* TASK PROMPT: Starting at the line with "SW1: switch (GND, VDD) -> none", copy each line through the last one below exactly as written, without any pictures.

* DATA FOR THIS TASK:
'''
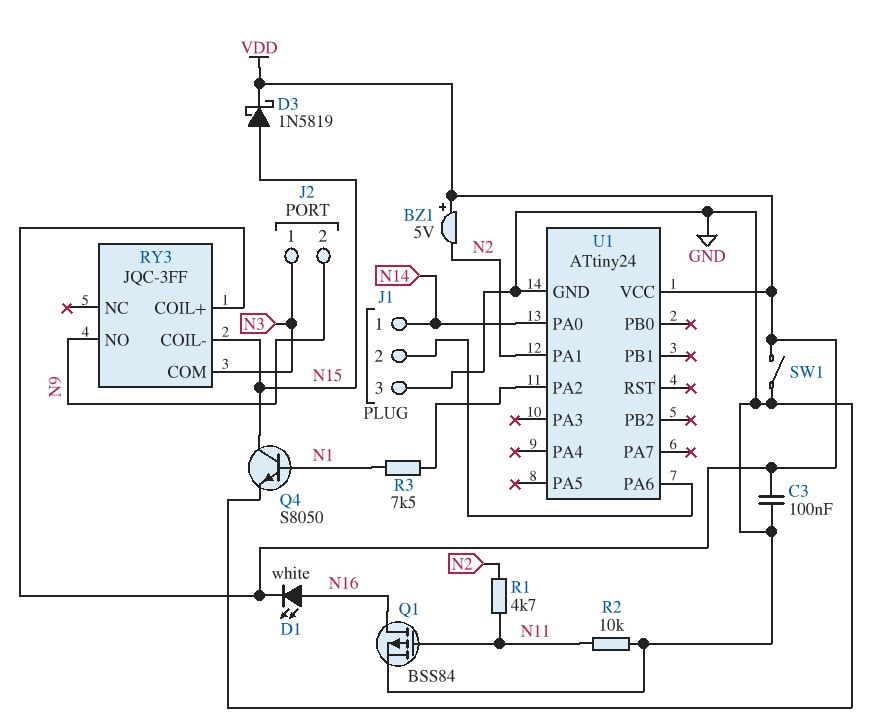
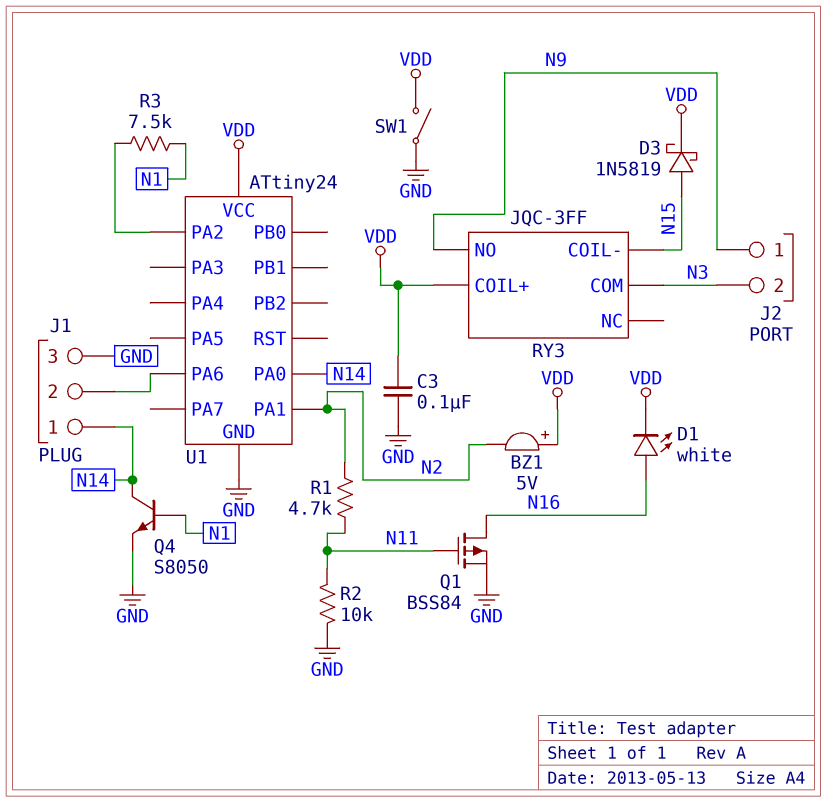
J2 pin 1: N3 -> N9
J2 pin 2: N9 -> N3
Q4: NPN S8050 (B N1, C N15, E GND) -> NPN S8050 (B N1, C N14, E GND)

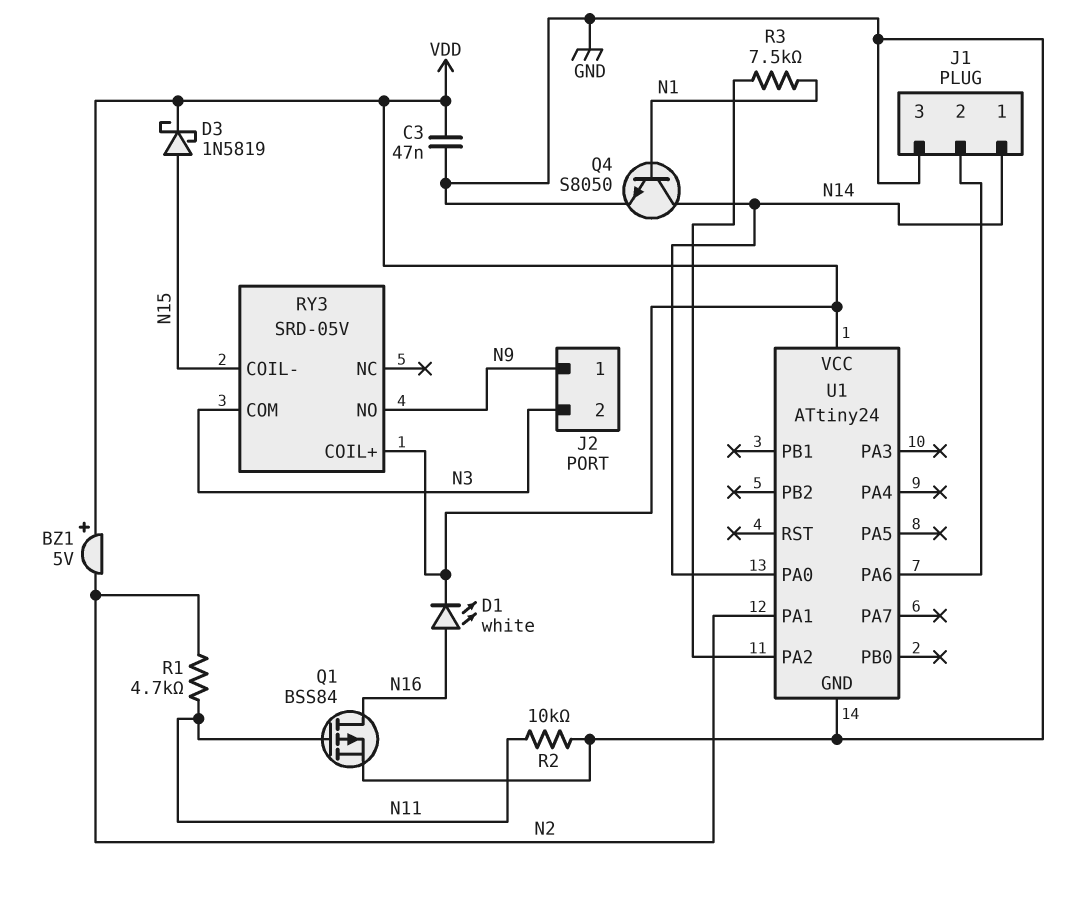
C3: 100nF (GND, VDD) -> 47nF (GND, VDD)
RY3: JQC-3FF -> SRD-05V
SW1: switch (GND, VDD) -> none

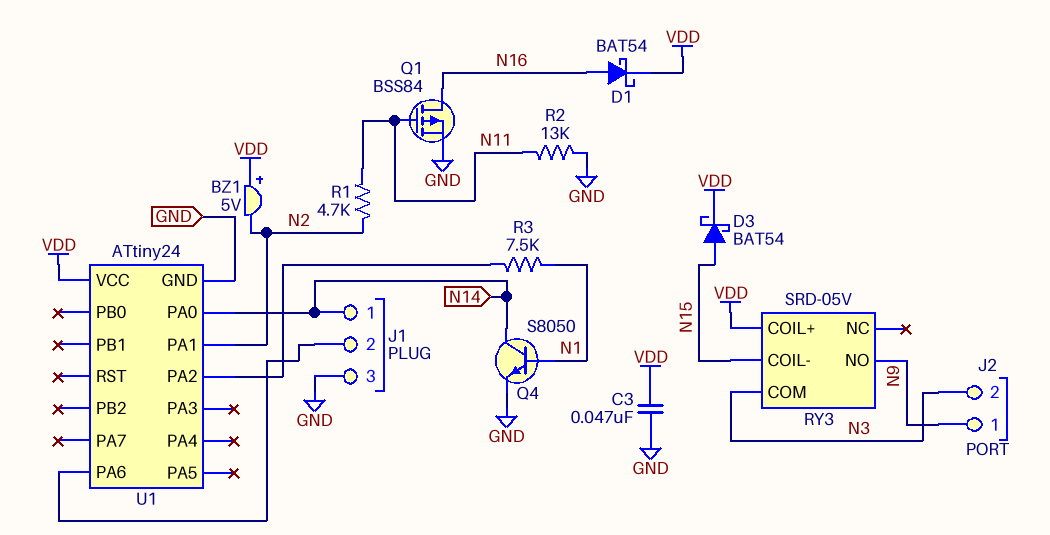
D1: LED white (A N16, K VDD) -> schottky BAT54 (A N16, K VDD)
D3: schottky 1N5819 (A N15, K VDD) -> schottky BAT54 (A N15, K VDD)
R2: 10k (GND, N11) -> 13k (GND, N11)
'''
* THE ANSWER:
SW1: switch (GND, VDD) -> none

D1: LED white (A N16, K VDD) -> schottky BAT54 (A N16, K VDD)
D3: schottky 1N5819 (A N15, K VDD) -> schottky BAT54 (A N15, K VDD)
R2: 10k (GND, N11) -> 13k (GND, N11)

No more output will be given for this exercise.